**Task data:**

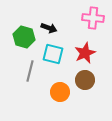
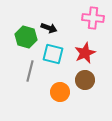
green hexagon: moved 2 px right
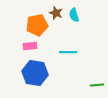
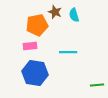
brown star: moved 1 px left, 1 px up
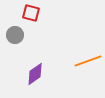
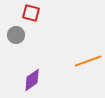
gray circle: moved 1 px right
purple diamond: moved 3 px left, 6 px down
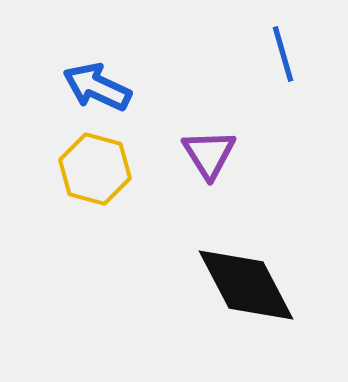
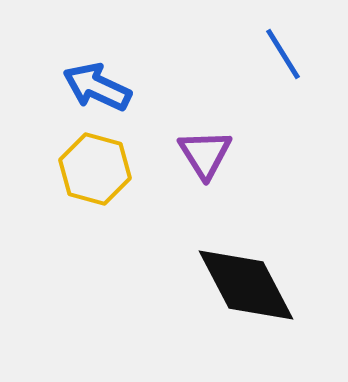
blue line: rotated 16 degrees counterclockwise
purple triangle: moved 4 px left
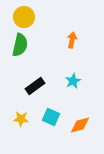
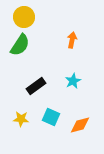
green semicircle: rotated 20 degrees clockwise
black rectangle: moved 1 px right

**Directions for this task:**
Please copy each line of the entries in which the word "left" shows up.

**Result of the exercise:**
brown star: moved 1 px left, 1 px up
purple diamond: moved 3 px left, 6 px down
purple triangle: moved 4 px left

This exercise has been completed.